*** Opening of Materials provided ***
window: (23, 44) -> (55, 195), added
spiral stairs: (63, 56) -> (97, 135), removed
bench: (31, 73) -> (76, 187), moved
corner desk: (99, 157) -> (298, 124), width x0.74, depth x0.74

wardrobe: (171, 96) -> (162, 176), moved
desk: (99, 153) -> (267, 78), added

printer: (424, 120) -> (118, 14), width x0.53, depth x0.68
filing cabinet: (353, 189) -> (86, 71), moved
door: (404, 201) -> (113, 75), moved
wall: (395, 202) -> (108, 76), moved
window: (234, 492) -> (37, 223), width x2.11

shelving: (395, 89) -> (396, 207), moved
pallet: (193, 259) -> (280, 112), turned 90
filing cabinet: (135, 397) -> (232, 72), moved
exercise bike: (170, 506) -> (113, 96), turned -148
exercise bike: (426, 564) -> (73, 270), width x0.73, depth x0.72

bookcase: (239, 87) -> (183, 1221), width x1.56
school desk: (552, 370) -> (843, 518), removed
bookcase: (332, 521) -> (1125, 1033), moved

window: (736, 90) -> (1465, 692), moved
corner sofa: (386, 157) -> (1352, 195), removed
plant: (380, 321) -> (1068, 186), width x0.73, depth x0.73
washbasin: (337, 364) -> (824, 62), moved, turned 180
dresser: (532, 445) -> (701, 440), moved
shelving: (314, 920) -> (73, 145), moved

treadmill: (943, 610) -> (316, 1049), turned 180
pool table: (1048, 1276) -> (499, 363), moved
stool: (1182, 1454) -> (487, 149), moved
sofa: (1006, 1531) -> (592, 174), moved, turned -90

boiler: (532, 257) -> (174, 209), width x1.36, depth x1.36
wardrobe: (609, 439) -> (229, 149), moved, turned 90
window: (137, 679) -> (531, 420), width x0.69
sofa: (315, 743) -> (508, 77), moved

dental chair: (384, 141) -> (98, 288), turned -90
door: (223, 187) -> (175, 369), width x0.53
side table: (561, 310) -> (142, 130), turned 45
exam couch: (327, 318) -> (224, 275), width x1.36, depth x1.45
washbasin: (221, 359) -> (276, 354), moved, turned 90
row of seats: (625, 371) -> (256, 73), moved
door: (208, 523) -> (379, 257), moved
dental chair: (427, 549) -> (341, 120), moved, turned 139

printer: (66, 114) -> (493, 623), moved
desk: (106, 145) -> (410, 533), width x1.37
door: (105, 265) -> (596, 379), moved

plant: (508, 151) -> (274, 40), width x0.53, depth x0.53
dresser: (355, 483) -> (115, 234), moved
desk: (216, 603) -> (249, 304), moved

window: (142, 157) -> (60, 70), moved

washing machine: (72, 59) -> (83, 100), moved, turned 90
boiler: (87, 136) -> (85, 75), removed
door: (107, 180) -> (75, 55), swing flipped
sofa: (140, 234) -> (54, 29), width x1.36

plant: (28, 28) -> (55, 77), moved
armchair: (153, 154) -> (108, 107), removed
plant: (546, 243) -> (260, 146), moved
*** Close of Materials provided ***
Task – When you reach the end of the listing, print it again in full, exactly as given.

Exercise answer –
window: (23, 44) -> (55, 195), added
spiral stairs: (63, 56) -> (97, 135), removed
bench: (31, 73) -> (76, 187), moved
corner desk: (99, 157) -> (298, 124), width x0.74, depth x0.74

wardrobe: (171, 96) -> (162, 176), moved
desk: (99, 153) -> (267, 78), added

printer: (424, 120) -> (118, 14), width x0.53, depth x0.68
filing cabinet: (353, 189) -> (86, 71), moved
door: (404, 201) -> (113, 75), moved
wall: (395, 202) -> (108, 76), moved
window: (234, 492) -> (37, 223), width x2.11

shelving: (395, 89) -> (396, 207), moved
pallet: (193, 259) -> (280, 112), turned 90
filing cabinet: (135, 397) -> (232, 72), moved
exercise bike: (170, 506) -> (113, 96), turned -148
exercise bike: (426, 564) -> (73, 270), width x0.73, depth x0.72

bookcase: (239, 87) -> (183, 1221), width x1.56
school desk: (552, 370) -> (843, 518), removed
bookcase: (332, 521) -> (1125, 1033), moved

window: (736, 90) -> (1465, 692), moved
corner sofa: (386, 157) -> (1352, 195), removed
plant: (380, 321) -> (1068, 186), width x0.73, depth x0.73
washbasin: (337, 364) -> (824, 62), moved, turned 180
dresser: (532, 445) -> (701, 440), moved
shelving: (314, 920) -> (73, 145), moved

treadmill: (943, 610) -> (316, 1049), turned 180
pool table: (1048, 1276) -> (499, 363), moved
stool: (1182, 1454) -> (487, 149), moved
sofa: (1006, 1531) -> (592, 174), moved, turned -90

boiler: (532, 257) -> (174, 209), width x1.36, depth x1.36
wardrobe: (609, 439) -> (229, 149), moved, turned 90
window: (137, 679) -> (531, 420), width x0.69
sofa: (315, 743) -> (508, 77), moved

dental chair: (384, 141) -> (98, 288), turned -90
door: (223, 187) -> (175, 369), width x0.53
side table: (561, 310) -> (142, 130), turned 45
exam couch: (327, 318) -> (224, 275), width x1.36, depth x1.45
washbasin: (221, 359) -> (276, 354), moved, turned 90
row of seats: (625, 371) -> (256, 73), moved
door: (208, 523) -> (379, 257), moved
dental chair: (427, 549) -> (341, 120), moved, turned 139

printer: (66, 114) -> (493, 623), moved
desk: (106, 145) -> (410, 533), width x1.37
door: (105, 265) -> (596, 379), moved

plant: (508, 151) -> (274, 40), width x0.53, depth x0.53
dresser: (355, 483) -> (115, 234), moved
desk: (216, 603) -> (249, 304), moved

window: (142, 157) -> (60, 70), moved

washing machine: (72, 59) -> (83, 100), moved, turned 90
boiler: (87, 136) -> (85, 75), removed
door: (107, 180) -> (75, 55), swing flipped
sofa: (140, 234) -> (54, 29), width x1.36

plant: (28, 28) -> (55, 77), moved
armchair: (153, 154) -> (108, 107), removed
plant: (546, 243) -> (260, 146), moved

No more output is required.